ABOUT THIS EXERCISE:
Please repeat each line below exactly, with no images in the copy.

= = = = = = =

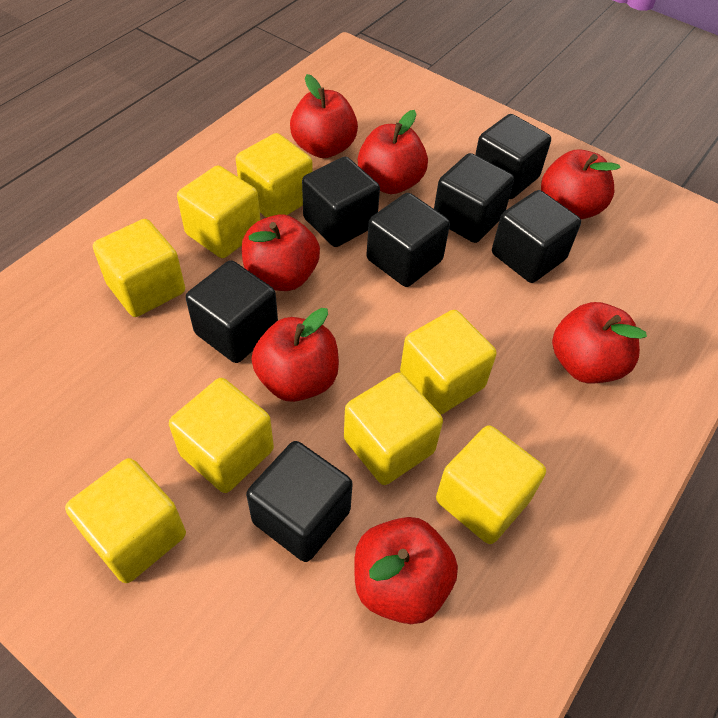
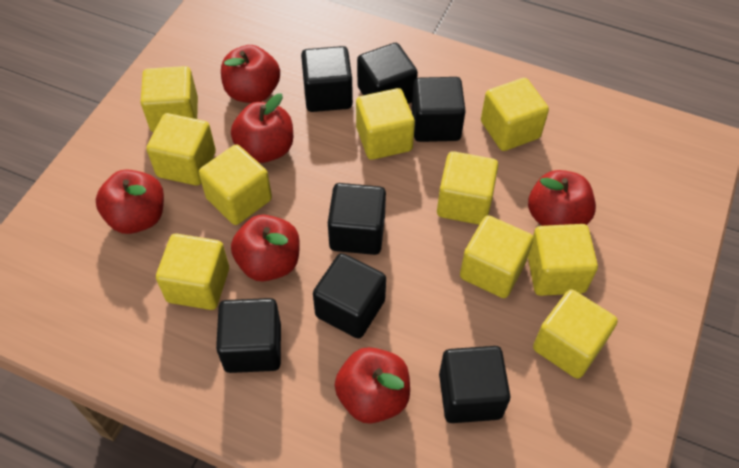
red apple: 7 -> 6
yellow cube: 8 -> 10

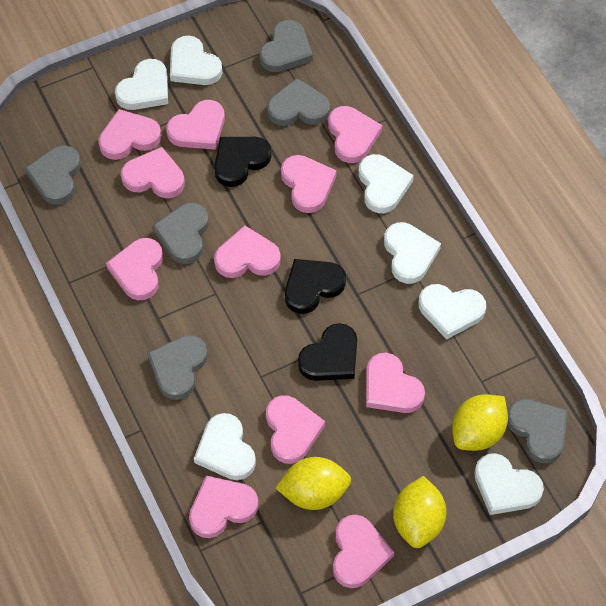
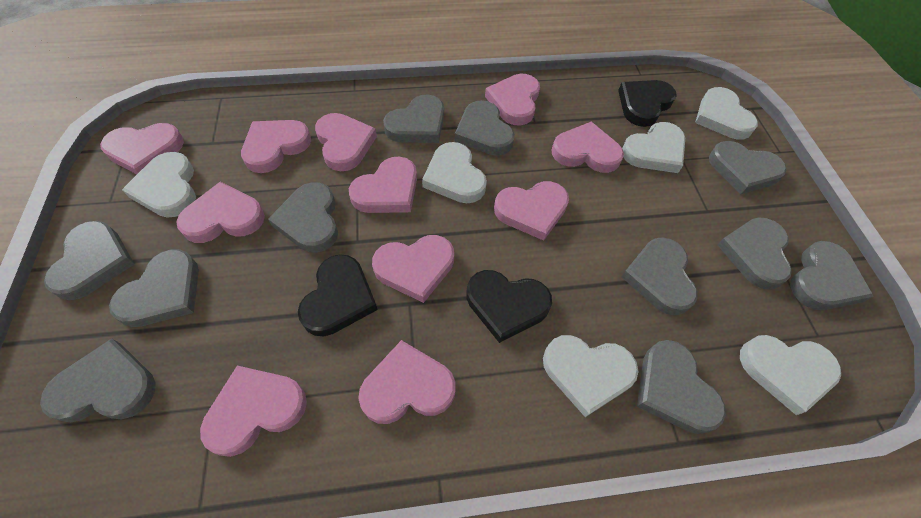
grey heart: 6 -> 11
white heart: 7 -> 6
yellow lemon: 3 -> 0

= = = = = = =

ANSWER BOX:
red apple: 7 -> 6
yellow cube: 8 -> 10

grey heart: 6 -> 11
white heart: 7 -> 6
yellow lemon: 3 -> 0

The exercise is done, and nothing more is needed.